• [What is expected] When you reach the line holding "(278, 268) = (227, 226): brown", please begin to restate the lines word for word and continue through the last one in the material, excluding pictures.

• [Material shown]
↓↓↓

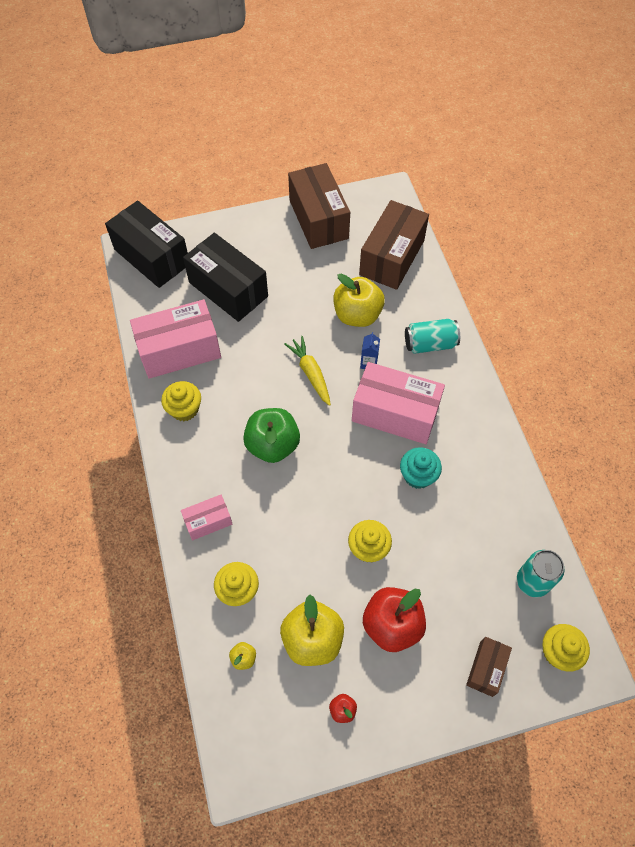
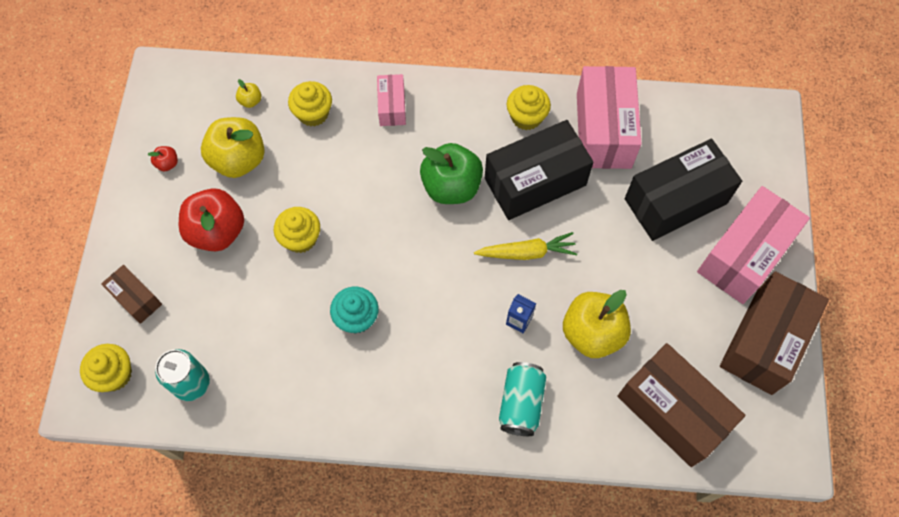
camera: 110 degrees right, 5 degrees up
(152, 257) = (748, 134): black box -> black box (535, 182)
(318, 219) = (764, 341): brown box -> brown box turned 60 degrees counterclockwise
(395, 413) = (441, 324): pink box -> pink box (744, 255)

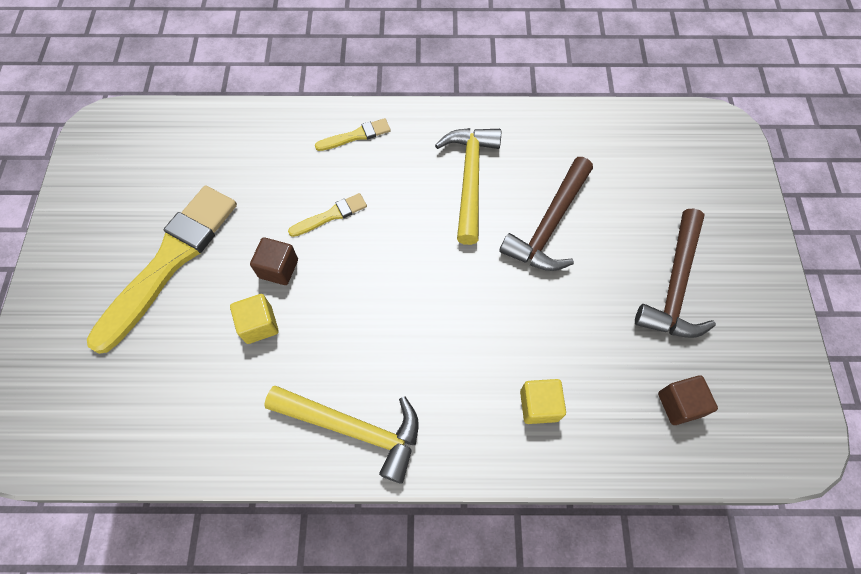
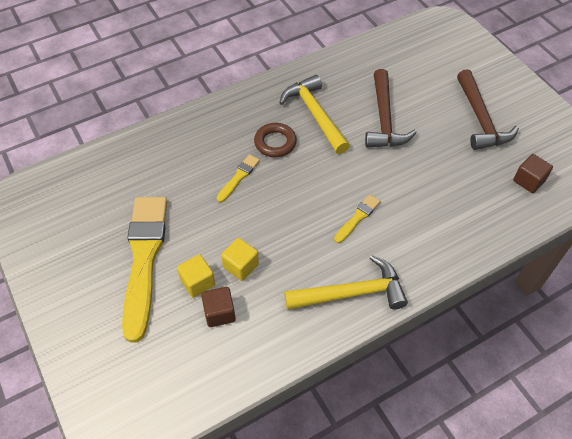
camera: 30 degrees left, 10 degrees down
(278, 268) = (227, 226): brown cube -> brown cube (219, 313)
(356, 136) = (218, 121): yellow brush -> yellow brush (357, 217)
(400, 193) = (275, 143): none -> brown ring
(539, 405) = (453, 221): yellow cube -> yellow cube (197, 282)

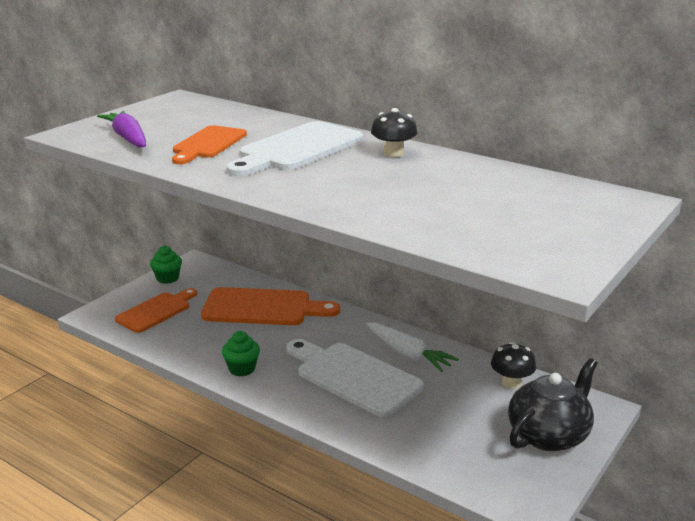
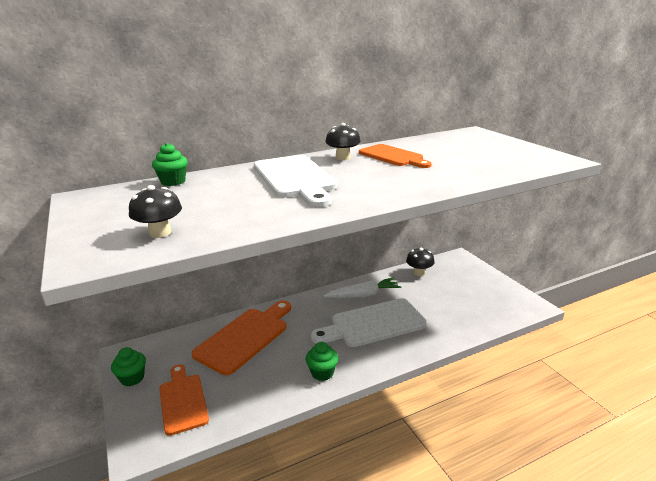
camera: 60 degrees left, 0 degrees up
(128, 138) = (160, 233): purple carrot -> black mushroom
(208, 144) = (235, 203): orange cutting board -> orange cutting board (393, 156)
(240, 112) = (173, 182): none -> green cupcake
(549, 435) = (474, 279): black teapot -> none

↑↑↑

• [Answer box]
(278, 268) = (227, 226): brown cube -> brown cube (219, 313)
(356, 136) = (218, 121): yellow brush -> yellow brush (357, 217)
(400, 193) = (275, 143): none -> brown ring
(539, 405) = (453, 221): yellow cube -> yellow cube (197, 282)

camera: 60 degrees left, 0 degrees up
(128, 138) = (160, 233): purple carrot -> black mushroom
(208, 144) = (235, 203): orange cutting board -> orange cutting board (393, 156)
(240, 112) = (173, 182): none -> green cupcake
(549, 435) = (474, 279): black teapot -> none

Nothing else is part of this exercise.